Copy out the final stretch of the listing: the line that contains "(267, 375) = (539, 229): brown" and all lines after it, exactly as they appear.

□ □ □ □ □

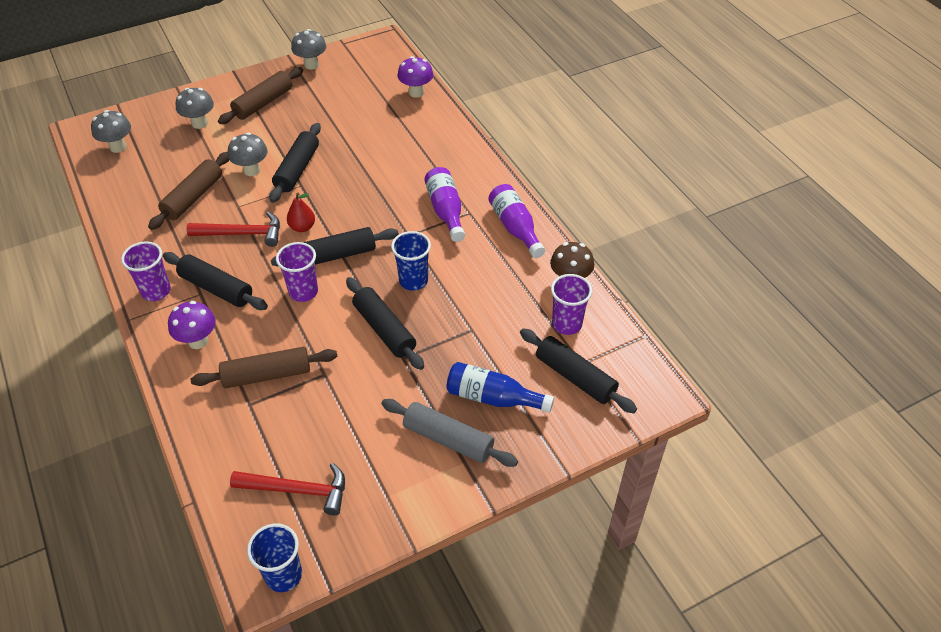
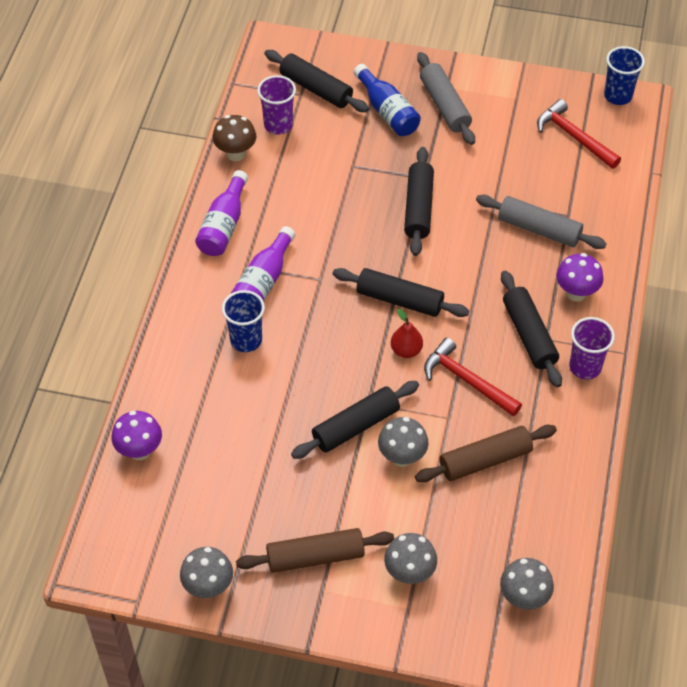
camera: 140 degrees left, 5 degrees up
(267, 375) = (539, 229): brown rolling pin -> grey rolling pin
(303, 292) = (456, 282): purple cup -> none
(413, 281) = (357, 233): blue cup -> blue cup (246, 340)
(575, 377) = (316, 89): black rolling pin -> black rolling pin turned 45 degrees counterclockwise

□ □ □ □ □

## ANSWER TO THIS PROBLEM
(267, 375) = (539, 229): brown rolling pin -> grey rolling pin
(303, 292) = (456, 282): purple cup -> none
(413, 281) = (357, 233): blue cup -> blue cup (246, 340)
(575, 377) = (316, 89): black rolling pin -> black rolling pin turned 45 degrees counterclockwise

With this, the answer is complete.